- **Your assignment**
Make an exact copy of the records below. Include every line.

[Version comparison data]
---*---
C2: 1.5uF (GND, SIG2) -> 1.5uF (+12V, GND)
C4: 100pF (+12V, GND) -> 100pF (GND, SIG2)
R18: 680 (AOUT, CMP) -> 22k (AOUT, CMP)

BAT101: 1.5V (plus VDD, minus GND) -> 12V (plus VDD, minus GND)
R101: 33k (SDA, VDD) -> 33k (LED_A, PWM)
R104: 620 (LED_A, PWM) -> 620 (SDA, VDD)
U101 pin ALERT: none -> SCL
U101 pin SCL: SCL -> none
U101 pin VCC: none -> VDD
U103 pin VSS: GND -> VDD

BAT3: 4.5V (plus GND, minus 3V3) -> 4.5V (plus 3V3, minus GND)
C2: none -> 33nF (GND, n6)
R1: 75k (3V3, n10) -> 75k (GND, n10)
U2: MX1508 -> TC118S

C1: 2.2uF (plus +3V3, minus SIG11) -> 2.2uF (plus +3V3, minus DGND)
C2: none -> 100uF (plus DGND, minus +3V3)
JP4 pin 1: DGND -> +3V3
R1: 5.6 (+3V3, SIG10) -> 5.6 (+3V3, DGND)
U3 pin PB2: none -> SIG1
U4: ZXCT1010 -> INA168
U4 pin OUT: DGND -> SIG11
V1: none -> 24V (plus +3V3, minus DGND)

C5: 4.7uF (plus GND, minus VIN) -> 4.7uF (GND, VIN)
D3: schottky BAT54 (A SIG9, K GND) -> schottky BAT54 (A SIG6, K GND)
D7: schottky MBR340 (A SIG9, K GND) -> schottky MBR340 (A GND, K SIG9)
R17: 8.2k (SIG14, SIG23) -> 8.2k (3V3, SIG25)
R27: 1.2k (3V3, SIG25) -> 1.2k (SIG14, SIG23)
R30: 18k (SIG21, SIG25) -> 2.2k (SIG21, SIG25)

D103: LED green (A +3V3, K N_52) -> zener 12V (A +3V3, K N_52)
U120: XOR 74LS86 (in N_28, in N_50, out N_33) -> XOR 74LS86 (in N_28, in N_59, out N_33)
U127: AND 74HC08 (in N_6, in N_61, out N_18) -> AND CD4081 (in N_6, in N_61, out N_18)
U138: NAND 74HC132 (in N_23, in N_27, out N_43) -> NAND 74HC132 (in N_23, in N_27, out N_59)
---*---
- **Task answer**
C2: 1.5uF (GND, SIG2) -> 1.5uF (+12V, GND)
C4: 100pF (+12V, GND) -> 100pF (GND, SIG2)
R18: 680 (AOUT, CMP) -> 22k (AOUT, CMP)

BAT101: 1.5V (plus VDD, minus GND) -> 12V (plus VDD, minus GND)
R101: 33k (SDA, VDD) -> 33k (LED_A, PWM)
R104: 620 (LED_A, PWM) -> 620 (SDA, VDD)
U101 pin ALERT: none -> SCL
U101 pin SCL: SCL -> none
U101 pin VCC: none -> VDD
U103 pin VSS: GND -> VDD

BAT3: 4.5V (plus GND, minus 3V3) -> 4.5V (plus 3V3, minus GND)
C2: none -> 33nF (GND, n6)
R1: 75k (3V3, n10) -> 75k (GND, n10)
U2: MX1508 -> TC118S

C1: 2.2uF (plus +3V3, minus SIG11) -> 2.2uF (plus +3V3, minus DGND)
C2: none -> 100uF (plus DGND, minus +3V3)
JP4 pin 1: DGND -> +3V3
R1: 5.6 (+3V3, SIG10) -> 5.6 (+3V3, DGND)
U3 pin PB2: none -> SIG1
U4: ZXCT1010 -> INA168
U4 pin OUT: DGND -> SIG11
V1: none -> 24V (plus +3V3, minus DGND)

C5: 4.7uF (plus GND, minus VIN) -> 4.7uF (GND, VIN)
D3: schottky BAT54 (A SIG9, K GND) -> schottky BAT54 (A SIG6, K GND)
D7: schottky MBR340 (A SIG9, K GND) -> schottky MBR340 (A GND, K SIG9)
R17: 8.2k (SIG14, SIG23) -> 8.2k (3V3, SIG25)
R27: 1.2k (3V3, SIG25) -> 1.2k (SIG14, SIG23)
R30: 18k (SIG21, SIG25) -> 2.2k (SIG21, SIG25)

D103: LED green (A +3V3, K N_52) -> zener 12V (A +3V3, K N_52)
U120: XOR 74LS86 (in N_28, in N_50, out N_33) -> XOR 74LS86 (in N_28, in N_59, out N_33)
U127: AND 74HC08 (in N_6, in N_61, out N_18) -> AND CD4081 (in N_6, in N_61, out N_18)
U138: NAND 74HC132 (in N_23, in N_27, out N_43) -> NAND 74HC132 (in N_23, in N_27, out N_59)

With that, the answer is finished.